Detected change data
==========
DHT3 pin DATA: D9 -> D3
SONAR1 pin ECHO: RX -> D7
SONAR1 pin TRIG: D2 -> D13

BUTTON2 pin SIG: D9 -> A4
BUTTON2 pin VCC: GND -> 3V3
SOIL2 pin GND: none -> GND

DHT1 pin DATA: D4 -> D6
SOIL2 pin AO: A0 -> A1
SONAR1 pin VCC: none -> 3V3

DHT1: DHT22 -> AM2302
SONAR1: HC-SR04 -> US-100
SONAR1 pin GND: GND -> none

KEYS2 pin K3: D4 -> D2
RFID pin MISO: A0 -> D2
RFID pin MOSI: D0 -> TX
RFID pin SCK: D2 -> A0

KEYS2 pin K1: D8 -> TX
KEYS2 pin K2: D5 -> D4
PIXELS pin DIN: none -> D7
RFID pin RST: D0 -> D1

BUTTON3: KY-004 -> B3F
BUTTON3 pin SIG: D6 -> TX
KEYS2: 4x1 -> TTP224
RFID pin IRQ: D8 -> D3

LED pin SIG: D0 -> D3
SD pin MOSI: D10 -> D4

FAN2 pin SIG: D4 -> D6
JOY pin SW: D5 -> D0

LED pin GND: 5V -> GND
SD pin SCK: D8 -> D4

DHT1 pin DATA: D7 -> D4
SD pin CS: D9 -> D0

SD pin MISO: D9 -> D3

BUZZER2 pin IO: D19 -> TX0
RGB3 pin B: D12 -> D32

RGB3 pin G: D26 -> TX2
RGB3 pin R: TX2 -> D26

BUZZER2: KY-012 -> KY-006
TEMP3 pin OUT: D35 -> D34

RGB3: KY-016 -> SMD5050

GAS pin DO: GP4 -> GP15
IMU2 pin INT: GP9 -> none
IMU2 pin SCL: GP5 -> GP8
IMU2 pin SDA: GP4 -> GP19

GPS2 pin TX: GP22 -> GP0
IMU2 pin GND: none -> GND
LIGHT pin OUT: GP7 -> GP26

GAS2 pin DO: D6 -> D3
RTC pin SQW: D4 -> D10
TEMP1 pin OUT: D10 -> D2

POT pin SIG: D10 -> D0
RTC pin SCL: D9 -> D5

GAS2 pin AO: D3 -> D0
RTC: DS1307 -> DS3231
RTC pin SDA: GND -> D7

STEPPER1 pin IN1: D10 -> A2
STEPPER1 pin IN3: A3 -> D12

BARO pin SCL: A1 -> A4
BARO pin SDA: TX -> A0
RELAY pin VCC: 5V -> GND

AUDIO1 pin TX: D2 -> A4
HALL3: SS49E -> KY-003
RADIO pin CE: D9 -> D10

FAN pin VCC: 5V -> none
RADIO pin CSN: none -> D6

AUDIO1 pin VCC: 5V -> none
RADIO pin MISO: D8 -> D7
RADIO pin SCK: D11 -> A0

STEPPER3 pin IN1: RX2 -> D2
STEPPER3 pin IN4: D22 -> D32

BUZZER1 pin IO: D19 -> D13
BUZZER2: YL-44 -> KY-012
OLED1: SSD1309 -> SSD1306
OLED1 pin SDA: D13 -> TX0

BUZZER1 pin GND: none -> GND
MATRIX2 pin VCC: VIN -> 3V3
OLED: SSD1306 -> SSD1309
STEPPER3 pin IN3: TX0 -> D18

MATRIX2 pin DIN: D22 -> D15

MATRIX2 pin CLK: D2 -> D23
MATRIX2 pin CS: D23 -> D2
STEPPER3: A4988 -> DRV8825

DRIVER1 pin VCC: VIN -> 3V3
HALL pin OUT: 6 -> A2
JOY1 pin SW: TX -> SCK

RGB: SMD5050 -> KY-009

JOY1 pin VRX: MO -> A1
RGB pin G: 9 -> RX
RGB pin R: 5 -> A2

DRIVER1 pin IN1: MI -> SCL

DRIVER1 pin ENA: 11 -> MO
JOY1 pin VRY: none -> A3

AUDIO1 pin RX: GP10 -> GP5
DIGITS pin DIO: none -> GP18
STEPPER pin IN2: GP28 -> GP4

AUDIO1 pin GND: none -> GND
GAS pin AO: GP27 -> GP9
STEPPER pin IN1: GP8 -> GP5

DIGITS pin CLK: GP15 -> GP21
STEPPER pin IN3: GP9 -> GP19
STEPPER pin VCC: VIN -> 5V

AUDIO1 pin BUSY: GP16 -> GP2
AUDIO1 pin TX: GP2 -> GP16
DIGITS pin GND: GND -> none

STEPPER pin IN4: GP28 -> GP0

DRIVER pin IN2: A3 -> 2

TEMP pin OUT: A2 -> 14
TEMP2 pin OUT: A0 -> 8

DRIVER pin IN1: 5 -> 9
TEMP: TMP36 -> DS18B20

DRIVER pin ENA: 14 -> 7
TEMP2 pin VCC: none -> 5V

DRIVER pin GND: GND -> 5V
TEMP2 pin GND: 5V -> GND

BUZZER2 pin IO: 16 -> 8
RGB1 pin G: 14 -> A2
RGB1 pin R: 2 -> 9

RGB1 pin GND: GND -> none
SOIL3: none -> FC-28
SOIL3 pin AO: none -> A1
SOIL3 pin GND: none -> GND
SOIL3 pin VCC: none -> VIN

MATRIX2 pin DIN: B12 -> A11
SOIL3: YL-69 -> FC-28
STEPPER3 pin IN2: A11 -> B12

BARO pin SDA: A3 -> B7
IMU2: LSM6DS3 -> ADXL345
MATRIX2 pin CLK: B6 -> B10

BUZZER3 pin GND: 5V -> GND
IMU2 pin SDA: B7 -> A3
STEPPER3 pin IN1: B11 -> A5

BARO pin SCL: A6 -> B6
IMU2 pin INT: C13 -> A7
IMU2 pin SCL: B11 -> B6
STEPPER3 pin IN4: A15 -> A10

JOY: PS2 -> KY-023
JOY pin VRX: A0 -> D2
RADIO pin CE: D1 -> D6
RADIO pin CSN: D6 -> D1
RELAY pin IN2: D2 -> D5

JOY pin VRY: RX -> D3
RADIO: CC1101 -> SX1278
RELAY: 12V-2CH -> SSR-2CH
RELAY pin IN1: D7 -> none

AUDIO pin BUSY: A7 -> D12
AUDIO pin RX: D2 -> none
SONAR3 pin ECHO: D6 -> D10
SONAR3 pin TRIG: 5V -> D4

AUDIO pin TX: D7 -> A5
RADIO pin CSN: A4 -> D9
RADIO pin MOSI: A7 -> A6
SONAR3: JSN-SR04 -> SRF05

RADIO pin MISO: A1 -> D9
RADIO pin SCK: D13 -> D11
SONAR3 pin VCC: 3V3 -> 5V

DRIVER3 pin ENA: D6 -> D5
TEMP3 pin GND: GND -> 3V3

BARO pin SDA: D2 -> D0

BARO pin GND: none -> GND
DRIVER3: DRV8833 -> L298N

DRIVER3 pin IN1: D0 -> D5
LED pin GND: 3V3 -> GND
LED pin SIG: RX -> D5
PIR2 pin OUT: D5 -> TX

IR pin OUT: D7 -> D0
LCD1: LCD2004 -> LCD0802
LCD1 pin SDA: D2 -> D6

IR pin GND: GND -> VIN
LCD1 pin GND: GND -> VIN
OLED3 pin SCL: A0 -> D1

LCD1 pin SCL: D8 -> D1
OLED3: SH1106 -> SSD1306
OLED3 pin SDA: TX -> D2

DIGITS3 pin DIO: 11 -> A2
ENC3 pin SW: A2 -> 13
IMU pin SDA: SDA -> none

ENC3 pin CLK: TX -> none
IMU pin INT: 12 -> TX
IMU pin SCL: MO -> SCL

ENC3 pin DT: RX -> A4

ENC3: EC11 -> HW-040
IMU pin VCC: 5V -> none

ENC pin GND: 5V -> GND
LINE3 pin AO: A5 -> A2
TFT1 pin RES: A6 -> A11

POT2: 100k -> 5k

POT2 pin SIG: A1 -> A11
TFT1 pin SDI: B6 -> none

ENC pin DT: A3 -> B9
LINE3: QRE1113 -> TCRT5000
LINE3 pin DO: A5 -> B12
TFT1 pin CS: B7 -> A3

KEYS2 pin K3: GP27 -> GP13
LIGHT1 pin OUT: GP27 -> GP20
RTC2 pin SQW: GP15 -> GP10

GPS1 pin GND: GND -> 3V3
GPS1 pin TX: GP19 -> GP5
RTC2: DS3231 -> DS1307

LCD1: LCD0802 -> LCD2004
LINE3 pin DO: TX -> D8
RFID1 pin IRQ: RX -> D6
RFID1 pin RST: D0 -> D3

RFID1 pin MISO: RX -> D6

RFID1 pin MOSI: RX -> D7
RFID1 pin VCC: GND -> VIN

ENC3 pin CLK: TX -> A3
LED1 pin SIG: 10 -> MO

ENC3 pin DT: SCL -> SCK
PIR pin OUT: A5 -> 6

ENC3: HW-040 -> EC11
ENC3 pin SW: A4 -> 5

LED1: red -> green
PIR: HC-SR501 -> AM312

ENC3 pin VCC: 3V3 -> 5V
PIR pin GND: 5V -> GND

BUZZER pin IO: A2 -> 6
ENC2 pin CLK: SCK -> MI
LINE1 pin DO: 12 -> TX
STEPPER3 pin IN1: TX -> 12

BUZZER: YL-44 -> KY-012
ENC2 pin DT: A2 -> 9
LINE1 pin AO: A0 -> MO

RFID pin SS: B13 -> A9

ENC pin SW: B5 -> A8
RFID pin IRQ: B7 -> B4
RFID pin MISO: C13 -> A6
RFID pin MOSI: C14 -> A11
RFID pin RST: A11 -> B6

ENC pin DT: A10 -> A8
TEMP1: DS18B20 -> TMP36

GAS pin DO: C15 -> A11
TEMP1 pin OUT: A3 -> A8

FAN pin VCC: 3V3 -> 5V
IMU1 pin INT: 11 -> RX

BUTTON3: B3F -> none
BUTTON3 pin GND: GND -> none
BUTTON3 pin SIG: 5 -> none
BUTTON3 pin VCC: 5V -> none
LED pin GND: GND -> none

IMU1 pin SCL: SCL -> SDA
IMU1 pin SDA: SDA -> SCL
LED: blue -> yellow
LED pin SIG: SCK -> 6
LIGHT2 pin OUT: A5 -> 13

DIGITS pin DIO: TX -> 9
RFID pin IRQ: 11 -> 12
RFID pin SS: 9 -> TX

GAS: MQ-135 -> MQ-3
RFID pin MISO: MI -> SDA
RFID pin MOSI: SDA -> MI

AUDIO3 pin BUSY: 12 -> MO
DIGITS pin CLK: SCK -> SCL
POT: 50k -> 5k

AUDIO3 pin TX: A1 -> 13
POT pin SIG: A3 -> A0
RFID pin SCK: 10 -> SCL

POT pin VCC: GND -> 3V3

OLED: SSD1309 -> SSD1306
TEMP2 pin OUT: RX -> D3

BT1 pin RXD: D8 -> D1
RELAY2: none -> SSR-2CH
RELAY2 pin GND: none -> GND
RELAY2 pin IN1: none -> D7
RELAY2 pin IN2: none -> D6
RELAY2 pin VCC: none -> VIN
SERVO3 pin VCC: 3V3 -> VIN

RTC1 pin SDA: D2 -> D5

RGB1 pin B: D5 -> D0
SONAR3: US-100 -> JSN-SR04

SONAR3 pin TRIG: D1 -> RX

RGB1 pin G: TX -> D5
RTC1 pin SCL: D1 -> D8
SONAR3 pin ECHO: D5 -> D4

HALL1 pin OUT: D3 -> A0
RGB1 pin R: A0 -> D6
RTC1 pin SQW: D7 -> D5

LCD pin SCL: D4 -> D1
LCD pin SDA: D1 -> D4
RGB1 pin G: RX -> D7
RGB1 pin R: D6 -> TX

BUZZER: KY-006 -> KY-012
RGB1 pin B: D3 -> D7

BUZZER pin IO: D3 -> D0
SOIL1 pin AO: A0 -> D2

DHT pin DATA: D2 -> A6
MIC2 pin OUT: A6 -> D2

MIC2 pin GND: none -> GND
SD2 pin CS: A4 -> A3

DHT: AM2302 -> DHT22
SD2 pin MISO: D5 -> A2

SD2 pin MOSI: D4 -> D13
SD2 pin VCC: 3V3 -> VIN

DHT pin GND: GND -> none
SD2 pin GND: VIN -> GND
==========
▸ **What this task involves**
Reproduce exactly the section above that begins at the line containing "DIGITS pin CLK: SCK -> SCL" and ends at the line containing "RGB1 pin B: D5 -> D0", leaving out all other lines.

▸ **Written answer**
DIGITS pin CLK: SCK -> SCL
POT: 50k -> 5k

AUDIO3 pin TX: A1 -> 13
POT pin SIG: A3 -> A0
RFID pin SCK: 10 -> SCL

POT pin VCC: GND -> 3V3

OLED: SSD1309 -> SSD1306
TEMP2 pin OUT: RX -> D3

BT1 pin RXD: D8 -> D1
RELAY2: none -> SSR-2CH
RELAY2 pin GND: none -> GND
RELAY2 pin IN1: none -> D7
RELAY2 pin IN2: none -> D6
RELAY2 pin VCC: none -> VIN
SERVO3 pin VCC: 3V3 -> VIN

RTC1 pin SDA: D2 -> D5

RGB1 pin B: D5 -> D0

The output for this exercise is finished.